**Exercise aim**
Retype exactly the lines that run from the line with "Segment every instance" to the final line of the entries, keeping both ends and nothing else.

=== Information provided ===

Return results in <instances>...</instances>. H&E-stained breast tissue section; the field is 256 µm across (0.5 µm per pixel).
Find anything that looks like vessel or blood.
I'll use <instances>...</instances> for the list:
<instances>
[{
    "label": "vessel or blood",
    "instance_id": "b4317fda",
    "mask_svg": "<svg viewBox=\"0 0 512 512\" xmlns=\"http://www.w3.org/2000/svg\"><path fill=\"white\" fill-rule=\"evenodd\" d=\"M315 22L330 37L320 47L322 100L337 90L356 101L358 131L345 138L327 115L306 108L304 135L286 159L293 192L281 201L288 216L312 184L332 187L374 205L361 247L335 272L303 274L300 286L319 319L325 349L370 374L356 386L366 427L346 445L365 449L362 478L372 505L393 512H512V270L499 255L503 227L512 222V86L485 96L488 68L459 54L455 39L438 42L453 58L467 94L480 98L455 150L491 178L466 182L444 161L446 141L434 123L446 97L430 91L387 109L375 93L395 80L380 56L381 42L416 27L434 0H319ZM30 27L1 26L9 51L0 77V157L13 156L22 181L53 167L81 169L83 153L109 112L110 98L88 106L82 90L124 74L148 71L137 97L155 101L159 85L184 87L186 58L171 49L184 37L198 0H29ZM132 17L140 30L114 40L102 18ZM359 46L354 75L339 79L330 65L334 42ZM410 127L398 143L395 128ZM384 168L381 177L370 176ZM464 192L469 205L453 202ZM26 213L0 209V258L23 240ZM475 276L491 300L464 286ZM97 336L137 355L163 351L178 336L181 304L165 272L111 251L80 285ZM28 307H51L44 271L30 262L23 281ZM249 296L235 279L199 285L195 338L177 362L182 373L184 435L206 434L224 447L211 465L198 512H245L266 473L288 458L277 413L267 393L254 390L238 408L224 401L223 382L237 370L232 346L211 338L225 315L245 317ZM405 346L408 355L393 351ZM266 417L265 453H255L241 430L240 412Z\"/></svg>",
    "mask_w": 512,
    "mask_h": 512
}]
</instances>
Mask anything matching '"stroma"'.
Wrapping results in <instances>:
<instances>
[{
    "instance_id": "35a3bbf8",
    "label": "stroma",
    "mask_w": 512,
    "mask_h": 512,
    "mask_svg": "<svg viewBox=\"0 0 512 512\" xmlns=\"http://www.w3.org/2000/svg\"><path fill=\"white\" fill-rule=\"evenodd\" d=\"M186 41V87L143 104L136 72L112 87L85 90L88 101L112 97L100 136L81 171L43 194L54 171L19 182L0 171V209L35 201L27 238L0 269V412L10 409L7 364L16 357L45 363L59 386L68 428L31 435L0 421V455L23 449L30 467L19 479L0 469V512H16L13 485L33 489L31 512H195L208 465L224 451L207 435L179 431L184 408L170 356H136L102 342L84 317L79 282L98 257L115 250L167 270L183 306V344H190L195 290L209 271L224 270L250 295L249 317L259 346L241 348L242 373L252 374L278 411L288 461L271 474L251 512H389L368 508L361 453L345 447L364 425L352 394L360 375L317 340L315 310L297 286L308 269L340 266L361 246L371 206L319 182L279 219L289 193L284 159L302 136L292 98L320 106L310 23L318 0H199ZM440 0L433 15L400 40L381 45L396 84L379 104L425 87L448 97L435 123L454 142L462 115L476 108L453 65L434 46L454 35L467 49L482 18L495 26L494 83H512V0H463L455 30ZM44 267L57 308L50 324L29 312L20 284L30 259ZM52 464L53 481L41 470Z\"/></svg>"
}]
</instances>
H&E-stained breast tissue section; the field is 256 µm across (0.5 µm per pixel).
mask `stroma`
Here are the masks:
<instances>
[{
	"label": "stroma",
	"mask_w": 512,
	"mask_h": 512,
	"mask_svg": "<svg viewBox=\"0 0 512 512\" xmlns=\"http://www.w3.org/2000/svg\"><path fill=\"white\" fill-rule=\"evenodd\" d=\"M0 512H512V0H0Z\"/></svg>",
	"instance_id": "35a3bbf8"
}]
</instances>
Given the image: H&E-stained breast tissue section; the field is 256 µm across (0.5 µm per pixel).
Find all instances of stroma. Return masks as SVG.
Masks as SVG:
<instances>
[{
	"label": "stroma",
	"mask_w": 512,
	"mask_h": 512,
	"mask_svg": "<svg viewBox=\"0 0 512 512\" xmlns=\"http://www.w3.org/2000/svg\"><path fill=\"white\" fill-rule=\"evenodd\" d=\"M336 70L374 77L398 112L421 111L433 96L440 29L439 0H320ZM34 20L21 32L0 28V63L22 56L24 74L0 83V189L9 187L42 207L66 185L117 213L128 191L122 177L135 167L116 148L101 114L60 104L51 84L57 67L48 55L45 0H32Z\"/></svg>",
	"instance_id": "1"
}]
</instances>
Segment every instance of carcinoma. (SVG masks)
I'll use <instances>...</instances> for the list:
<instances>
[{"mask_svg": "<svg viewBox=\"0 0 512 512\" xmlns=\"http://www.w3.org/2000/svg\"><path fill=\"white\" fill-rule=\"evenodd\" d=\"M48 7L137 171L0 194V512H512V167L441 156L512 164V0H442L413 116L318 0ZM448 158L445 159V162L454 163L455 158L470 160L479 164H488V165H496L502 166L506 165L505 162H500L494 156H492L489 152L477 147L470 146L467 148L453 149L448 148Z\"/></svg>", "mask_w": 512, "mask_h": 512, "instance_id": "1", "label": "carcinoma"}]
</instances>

===

**Answer to this exercise**
Segment every instance of carcinoma. (SVG masks)
I'll use <instances>...</instances> for the list:
<instances>
[{"mask_svg": "<svg viewBox=\"0 0 512 512\" xmlns=\"http://www.w3.org/2000/svg\"><path fill=\"white\" fill-rule=\"evenodd\" d=\"M48 7L137 171L0 194V512H512V167L441 156L512 164V0H442L413 116L318 0ZM448 158L445 159V162L454 163L455 158L470 160L479 164H488V165H496L502 166L506 165L505 162H500L494 156H492L489 152L477 147L470 146L467 148L453 149L448 148Z\"/></svg>", "mask_w": 512, "mask_h": 512, "instance_id": "1", "label": "carcinoma"}]
</instances>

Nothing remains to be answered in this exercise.